Stored data entries
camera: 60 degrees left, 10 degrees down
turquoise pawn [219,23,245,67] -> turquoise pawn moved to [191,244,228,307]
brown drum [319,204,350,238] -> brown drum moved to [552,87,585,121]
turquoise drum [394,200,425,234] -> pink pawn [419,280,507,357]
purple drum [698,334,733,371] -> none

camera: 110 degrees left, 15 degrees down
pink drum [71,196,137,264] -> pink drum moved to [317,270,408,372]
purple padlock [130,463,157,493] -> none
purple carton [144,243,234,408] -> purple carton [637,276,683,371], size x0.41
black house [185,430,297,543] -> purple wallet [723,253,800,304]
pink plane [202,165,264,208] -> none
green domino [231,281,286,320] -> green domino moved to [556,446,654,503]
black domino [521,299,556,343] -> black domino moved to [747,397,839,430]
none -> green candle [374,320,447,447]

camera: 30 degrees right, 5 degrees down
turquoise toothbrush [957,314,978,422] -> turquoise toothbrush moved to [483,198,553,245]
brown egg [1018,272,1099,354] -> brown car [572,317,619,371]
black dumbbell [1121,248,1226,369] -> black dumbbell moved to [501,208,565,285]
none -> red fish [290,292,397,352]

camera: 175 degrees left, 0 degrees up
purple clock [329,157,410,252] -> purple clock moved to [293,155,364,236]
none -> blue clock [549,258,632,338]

> _The problem_
Go line by line through the records and copy those that contain the word "green".

> _Your response_
green domino [231,281,286,320] -> green domino moved to [556,446,654,503]
none -> green candle [374,320,447,447]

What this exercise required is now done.